===== Material supplied

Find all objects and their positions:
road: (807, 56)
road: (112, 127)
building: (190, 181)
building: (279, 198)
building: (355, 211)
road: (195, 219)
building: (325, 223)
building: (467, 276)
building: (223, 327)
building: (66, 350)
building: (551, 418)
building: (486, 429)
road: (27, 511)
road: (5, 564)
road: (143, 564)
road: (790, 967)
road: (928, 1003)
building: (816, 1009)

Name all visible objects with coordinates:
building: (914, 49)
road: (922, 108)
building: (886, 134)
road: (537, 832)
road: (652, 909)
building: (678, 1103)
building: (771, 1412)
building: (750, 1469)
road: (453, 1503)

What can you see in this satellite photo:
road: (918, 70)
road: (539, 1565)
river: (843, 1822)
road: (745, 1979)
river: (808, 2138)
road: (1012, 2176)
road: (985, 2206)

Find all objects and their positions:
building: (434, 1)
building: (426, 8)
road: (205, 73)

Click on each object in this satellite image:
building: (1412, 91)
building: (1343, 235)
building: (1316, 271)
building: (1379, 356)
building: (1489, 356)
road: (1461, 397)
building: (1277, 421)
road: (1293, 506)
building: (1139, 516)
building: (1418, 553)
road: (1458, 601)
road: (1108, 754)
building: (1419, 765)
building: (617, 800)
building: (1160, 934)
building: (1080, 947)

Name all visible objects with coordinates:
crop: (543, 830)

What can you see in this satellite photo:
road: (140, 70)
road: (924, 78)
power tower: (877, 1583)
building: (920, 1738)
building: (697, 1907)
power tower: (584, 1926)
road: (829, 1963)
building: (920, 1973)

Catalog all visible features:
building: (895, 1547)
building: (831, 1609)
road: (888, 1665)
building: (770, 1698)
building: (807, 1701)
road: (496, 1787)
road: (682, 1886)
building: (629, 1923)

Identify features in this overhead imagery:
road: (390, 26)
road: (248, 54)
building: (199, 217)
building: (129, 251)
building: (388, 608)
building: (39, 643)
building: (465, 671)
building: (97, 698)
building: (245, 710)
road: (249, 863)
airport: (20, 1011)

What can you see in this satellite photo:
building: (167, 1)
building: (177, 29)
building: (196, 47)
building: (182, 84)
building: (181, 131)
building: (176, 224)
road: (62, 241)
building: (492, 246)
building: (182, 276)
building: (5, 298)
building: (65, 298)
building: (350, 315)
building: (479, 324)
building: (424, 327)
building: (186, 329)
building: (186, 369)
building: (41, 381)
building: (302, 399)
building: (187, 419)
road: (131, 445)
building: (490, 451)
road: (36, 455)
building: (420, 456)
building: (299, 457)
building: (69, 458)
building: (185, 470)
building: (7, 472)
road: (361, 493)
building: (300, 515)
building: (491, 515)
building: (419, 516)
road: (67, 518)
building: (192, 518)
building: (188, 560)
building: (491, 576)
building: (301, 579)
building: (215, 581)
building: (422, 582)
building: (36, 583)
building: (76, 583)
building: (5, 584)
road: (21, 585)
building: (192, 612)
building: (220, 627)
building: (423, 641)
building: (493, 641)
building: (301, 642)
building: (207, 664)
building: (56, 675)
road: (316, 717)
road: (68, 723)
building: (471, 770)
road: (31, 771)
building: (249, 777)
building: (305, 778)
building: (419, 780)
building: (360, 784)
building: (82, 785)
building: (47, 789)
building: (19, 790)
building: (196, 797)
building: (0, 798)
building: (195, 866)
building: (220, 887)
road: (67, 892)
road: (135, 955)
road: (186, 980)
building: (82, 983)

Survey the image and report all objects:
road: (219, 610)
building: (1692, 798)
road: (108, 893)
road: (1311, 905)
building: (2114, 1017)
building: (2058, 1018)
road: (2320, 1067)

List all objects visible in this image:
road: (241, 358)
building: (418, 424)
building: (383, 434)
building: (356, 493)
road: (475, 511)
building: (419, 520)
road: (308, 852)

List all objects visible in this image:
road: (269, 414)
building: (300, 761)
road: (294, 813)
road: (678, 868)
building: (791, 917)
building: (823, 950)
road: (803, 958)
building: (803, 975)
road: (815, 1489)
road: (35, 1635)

==========

Copy out the data shown above in full. Match it exactly.

Find all objects and their positions:
road: (807, 56)
road: (112, 127)
building: (190, 181)
building: (279, 198)
building: (355, 211)
road: (195, 219)
building: (325, 223)
building: (467, 276)
building: (223, 327)
building: (66, 350)
building: (551, 418)
building: (486, 429)
road: (27, 511)
road: (5, 564)
road: (143, 564)
road: (790, 967)
road: (928, 1003)
building: (816, 1009)

Name all visible objects with coordinates:
building: (914, 49)
road: (922, 108)
building: (886, 134)
road: (537, 832)
road: (652, 909)
building: (678, 1103)
building: (771, 1412)
building: (750, 1469)
road: (453, 1503)

What can you see in this satellite photo:
road: (918, 70)
road: (539, 1565)
river: (843, 1822)
road: (745, 1979)
river: (808, 2138)
road: (1012, 2176)
road: (985, 2206)

Find all objects and their positions:
building: (434, 1)
building: (426, 8)
road: (205, 73)

Click on each object in this satellite image:
building: (1412, 91)
building: (1343, 235)
building: (1316, 271)
building: (1379, 356)
building: (1489, 356)
road: (1461, 397)
building: (1277, 421)
road: (1293, 506)
building: (1139, 516)
building: (1418, 553)
road: (1458, 601)
road: (1108, 754)
building: (1419, 765)
building: (617, 800)
building: (1160, 934)
building: (1080, 947)

Name all visible objects with coordinates:
crop: (543, 830)

What can you see in this satellite photo:
road: (140, 70)
road: (924, 78)
power tower: (877, 1583)
building: (920, 1738)
building: (697, 1907)
power tower: (584, 1926)
road: (829, 1963)
building: (920, 1973)

Catalog all visible features:
building: (895, 1547)
building: (831, 1609)
road: (888, 1665)
building: (770, 1698)
building: (807, 1701)
road: (496, 1787)
road: (682, 1886)
building: (629, 1923)

Identify features in this overhead imagery:
road: (390, 26)
road: (248, 54)
building: (199, 217)
building: (129, 251)
building: (388, 608)
building: (39, 643)
building: (465, 671)
building: (97, 698)
building: (245, 710)
road: (249, 863)
airport: (20, 1011)

What can you see in this satellite photo:
building: (167, 1)
building: (177, 29)
building: (196, 47)
building: (182, 84)
building: (181, 131)
building: (176, 224)
road: (62, 241)
building: (492, 246)
building: (182, 276)
building: (5, 298)
building: (65, 298)
building: (350, 315)
building: (479, 324)
building: (424, 327)
building: (186, 329)
building: (186, 369)
building: (41, 381)
building: (302, 399)
building: (187, 419)
road: (131, 445)
building: (490, 451)
road: (36, 455)
building: (420, 456)
building: (299, 457)
building: (69, 458)
building: (185, 470)
building: (7, 472)
road: (361, 493)
building: (300, 515)
building: (491, 515)
building: (419, 516)
road: (67, 518)
building: (192, 518)
building: (188, 560)
building: (491, 576)
building: (301, 579)
building: (215, 581)
building: (422, 582)
building: (36, 583)
building: (76, 583)
building: (5, 584)
road: (21, 585)
building: (192, 612)
building: (220, 627)
building: (423, 641)
building: (493, 641)
building: (301, 642)
building: (207, 664)
building: (56, 675)
road: (316, 717)
road: (68, 723)
building: (471, 770)
road: (31, 771)
building: (249, 777)
building: (305, 778)
building: (419, 780)
building: (360, 784)
building: (82, 785)
building: (47, 789)
building: (19, 790)
building: (196, 797)
building: (0, 798)
building: (195, 866)
building: (220, 887)
road: (67, 892)
road: (135, 955)
road: (186, 980)
building: (82, 983)

Survey the image and report all objects:
road: (219, 610)
building: (1692, 798)
road: (108, 893)
road: (1311, 905)
building: (2114, 1017)
building: (2058, 1018)
road: (2320, 1067)

List all objects visible in this image:
road: (241, 358)
building: (418, 424)
building: (383, 434)
building: (356, 493)
road: (475, 511)
building: (419, 520)
road: (308, 852)

List all objects visible in this image:
road: (269, 414)
building: (300, 761)
road: (294, 813)
road: (678, 868)
building: (791, 917)
building: (823, 950)
road: (803, 958)
building: (803, 975)
road: (815, 1489)
road: (35, 1635)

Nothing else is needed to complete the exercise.